* [Written problem]
Copy every line of the items below word for word, leaving out the pictures.

Saved data entries:
________
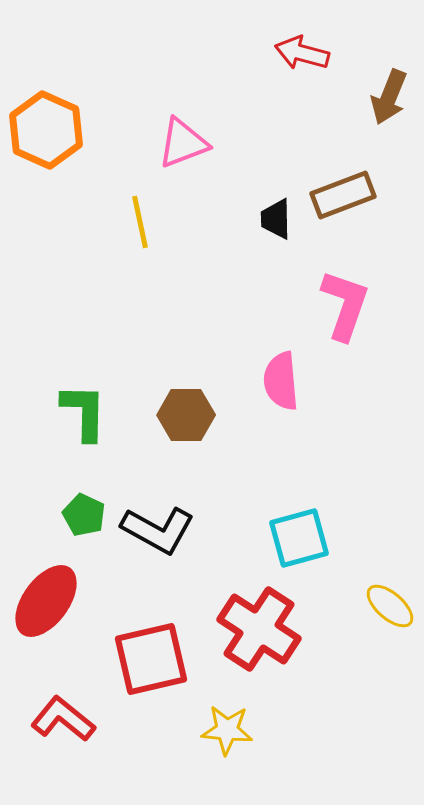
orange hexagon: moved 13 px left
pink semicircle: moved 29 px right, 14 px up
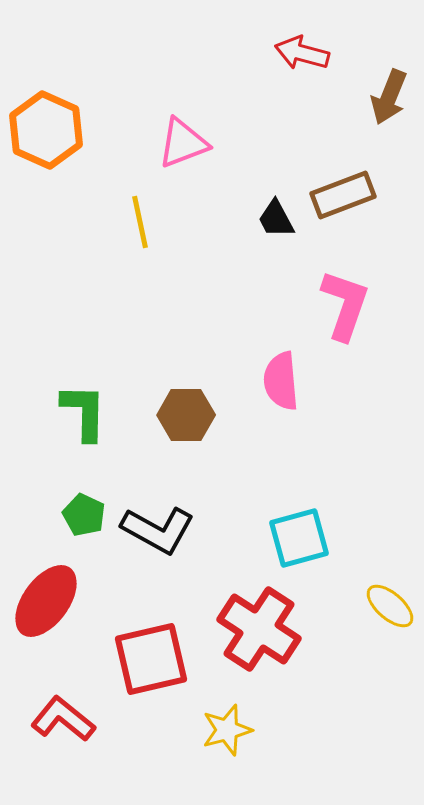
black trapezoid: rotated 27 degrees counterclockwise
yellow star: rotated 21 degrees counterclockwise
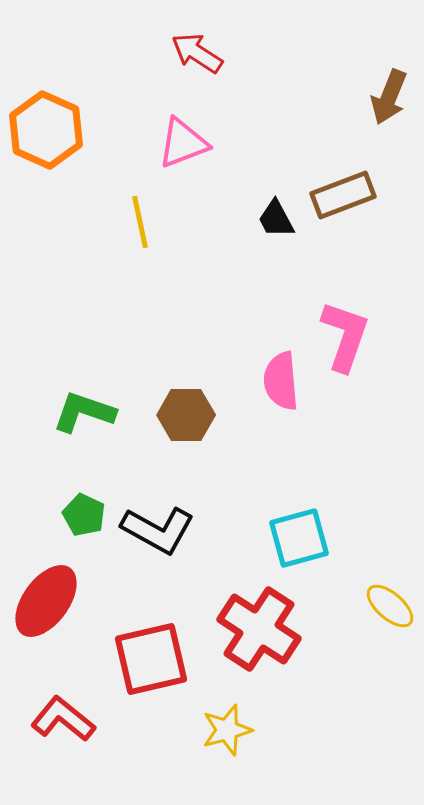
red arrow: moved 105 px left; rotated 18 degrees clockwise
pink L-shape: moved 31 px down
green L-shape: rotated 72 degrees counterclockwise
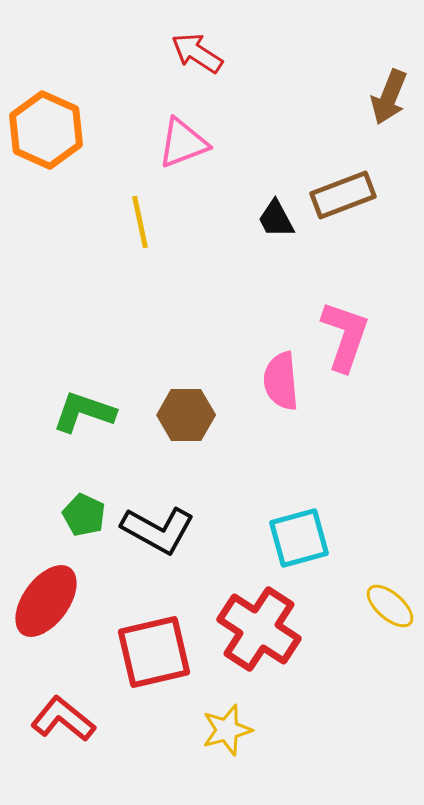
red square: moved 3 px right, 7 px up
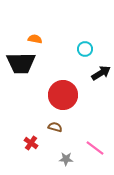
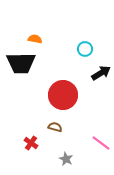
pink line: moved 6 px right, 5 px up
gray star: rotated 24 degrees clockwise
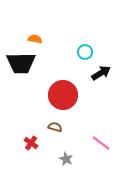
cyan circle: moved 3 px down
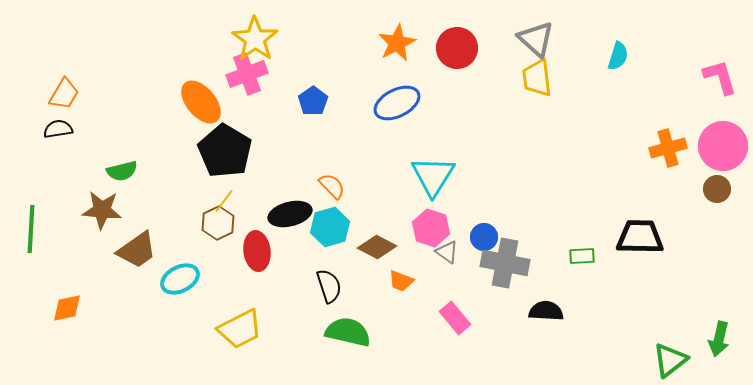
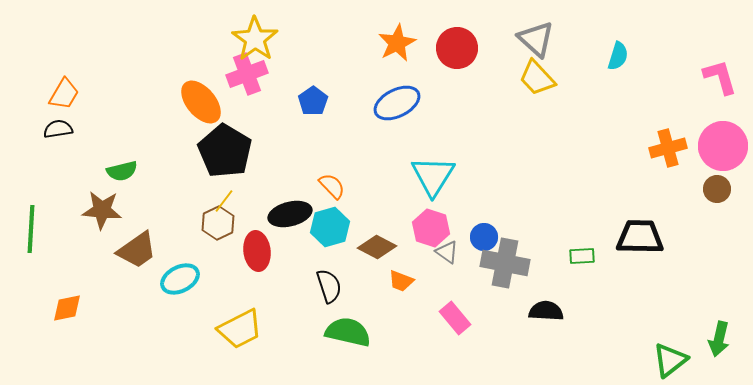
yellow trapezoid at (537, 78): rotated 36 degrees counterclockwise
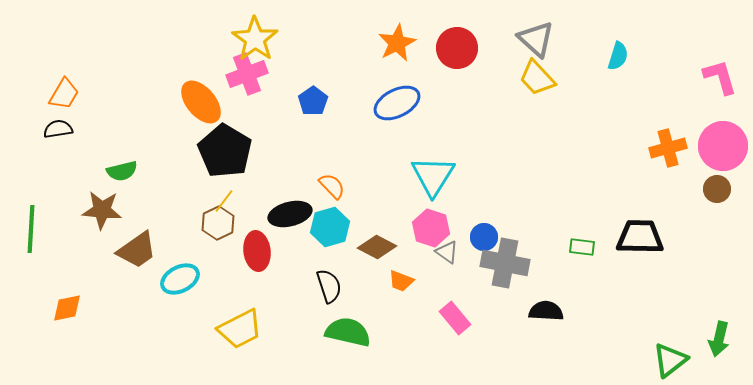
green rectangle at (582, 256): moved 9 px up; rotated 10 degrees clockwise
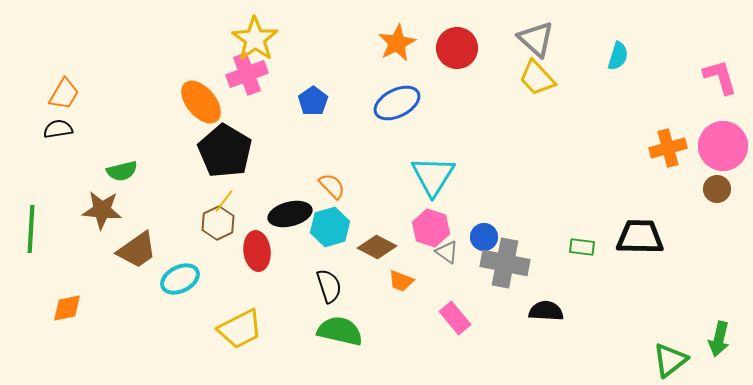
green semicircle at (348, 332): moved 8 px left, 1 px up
________
* [Task solution]
orange hexagon: moved 13 px left
pink semicircle: moved 29 px right, 14 px up
black trapezoid: rotated 27 degrees counterclockwise
yellow star: rotated 21 degrees counterclockwise
red arrow: moved 105 px left; rotated 18 degrees clockwise
pink L-shape: moved 31 px down
green L-shape: rotated 72 degrees counterclockwise
red square: moved 3 px right, 7 px up
pink line: moved 6 px right, 5 px up
gray star: rotated 24 degrees clockwise
cyan circle: moved 3 px down
yellow trapezoid at (537, 78): rotated 36 degrees counterclockwise
green rectangle at (582, 256): moved 9 px up; rotated 10 degrees clockwise
green semicircle at (348, 332): moved 8 px left, 1 px up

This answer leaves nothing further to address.